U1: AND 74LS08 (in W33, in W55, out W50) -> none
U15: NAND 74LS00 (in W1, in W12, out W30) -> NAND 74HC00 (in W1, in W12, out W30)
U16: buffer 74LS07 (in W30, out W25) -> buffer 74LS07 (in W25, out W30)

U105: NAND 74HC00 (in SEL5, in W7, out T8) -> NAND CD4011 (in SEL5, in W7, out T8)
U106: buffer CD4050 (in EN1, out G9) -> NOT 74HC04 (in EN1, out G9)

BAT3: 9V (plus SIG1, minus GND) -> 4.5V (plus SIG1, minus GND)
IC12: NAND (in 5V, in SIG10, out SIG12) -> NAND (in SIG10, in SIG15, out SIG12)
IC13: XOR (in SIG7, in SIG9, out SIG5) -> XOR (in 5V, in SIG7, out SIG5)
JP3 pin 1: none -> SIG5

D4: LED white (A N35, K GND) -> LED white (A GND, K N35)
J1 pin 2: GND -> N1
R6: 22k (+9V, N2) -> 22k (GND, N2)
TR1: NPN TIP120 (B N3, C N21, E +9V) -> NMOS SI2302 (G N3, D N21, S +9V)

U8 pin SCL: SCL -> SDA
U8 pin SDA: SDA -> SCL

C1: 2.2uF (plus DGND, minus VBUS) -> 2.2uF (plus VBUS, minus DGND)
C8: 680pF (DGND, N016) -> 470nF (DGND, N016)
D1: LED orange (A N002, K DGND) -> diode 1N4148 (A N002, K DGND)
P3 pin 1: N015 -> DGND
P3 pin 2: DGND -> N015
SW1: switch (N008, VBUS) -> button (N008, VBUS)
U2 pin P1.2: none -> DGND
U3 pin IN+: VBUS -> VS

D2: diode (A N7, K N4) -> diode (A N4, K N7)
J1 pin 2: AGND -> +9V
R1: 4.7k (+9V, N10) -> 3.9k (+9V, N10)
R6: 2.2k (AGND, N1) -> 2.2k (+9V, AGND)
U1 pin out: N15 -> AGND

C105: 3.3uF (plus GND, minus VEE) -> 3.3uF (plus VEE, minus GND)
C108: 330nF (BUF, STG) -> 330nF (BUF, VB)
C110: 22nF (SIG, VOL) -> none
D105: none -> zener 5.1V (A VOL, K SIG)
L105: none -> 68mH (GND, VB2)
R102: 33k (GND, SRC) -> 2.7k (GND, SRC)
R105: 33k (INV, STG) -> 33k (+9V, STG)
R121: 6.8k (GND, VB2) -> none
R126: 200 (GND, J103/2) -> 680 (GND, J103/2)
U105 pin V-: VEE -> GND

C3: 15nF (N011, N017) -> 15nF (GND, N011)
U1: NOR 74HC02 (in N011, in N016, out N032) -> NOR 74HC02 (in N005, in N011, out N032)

▸ **Problem to solve**:
Copy out, from the listing above, every line that contains the word "plus".

▸ **Answer to this exercise**:
BAT3: 9V (plus SIG1, minus GND) -> 4.5V (plus SIG1, minus GND)
C1: 2.2uF (plus DGND, minus VBUS) -> 2.2uF (plus VBUS, minus DGND)
C105: 3.3uF (plus GND, minus VEE) -> 3.3uF (plus VEE, minus GND)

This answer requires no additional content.